:: RECORDS FOR PROCESSING

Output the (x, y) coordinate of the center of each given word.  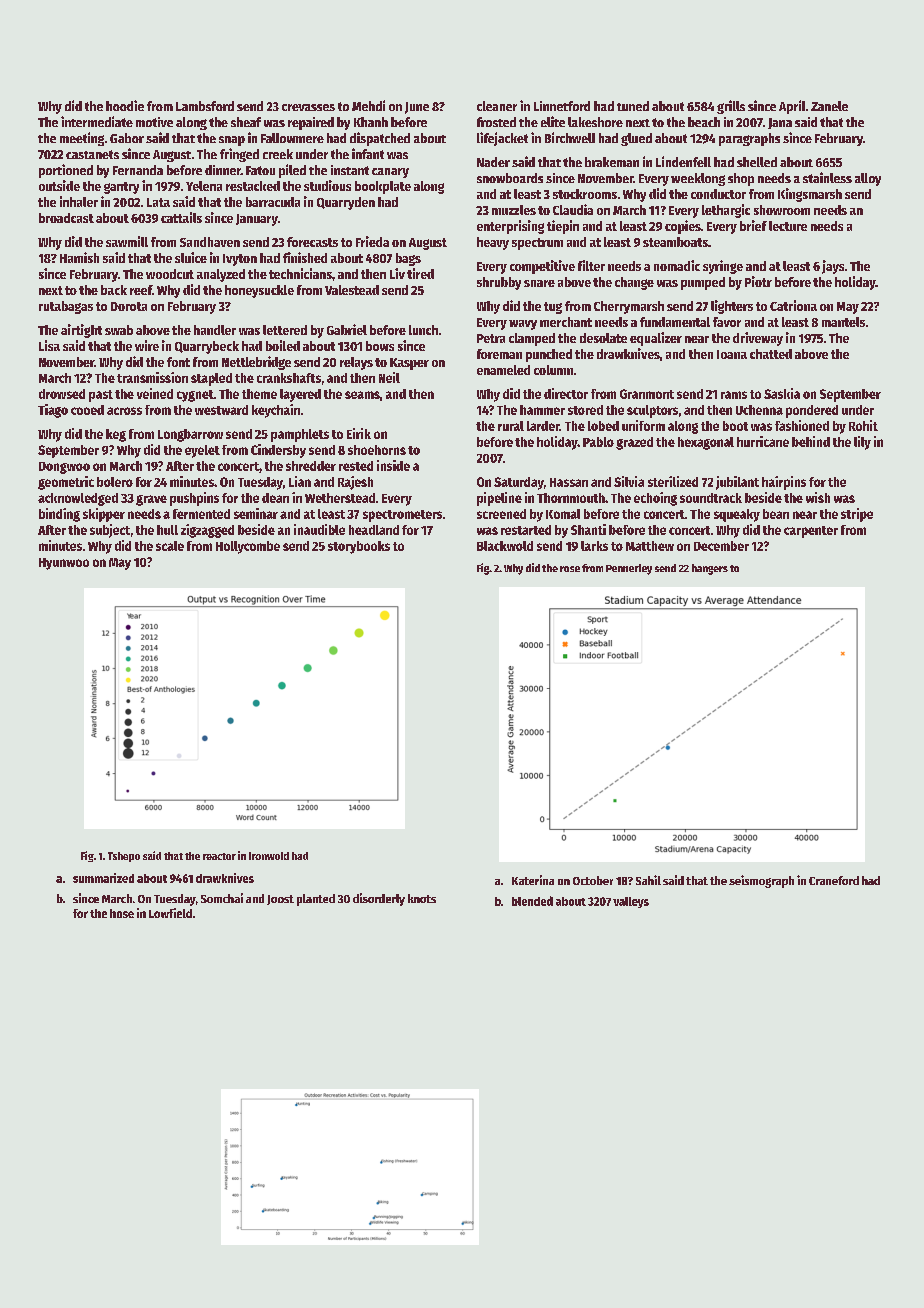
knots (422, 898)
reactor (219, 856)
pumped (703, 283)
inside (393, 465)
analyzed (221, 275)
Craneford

::::

Write out all the entries again with "middle" in place of "center", leaving everything else unchanged and omitting the pictures.

Output the (x, y) coordinate of the middle of each given word.  
knots (422, 898)
reactor (219, 856)
pumped (703, 283)
inside (393, 465)
analyzed (221, 275)
Craneford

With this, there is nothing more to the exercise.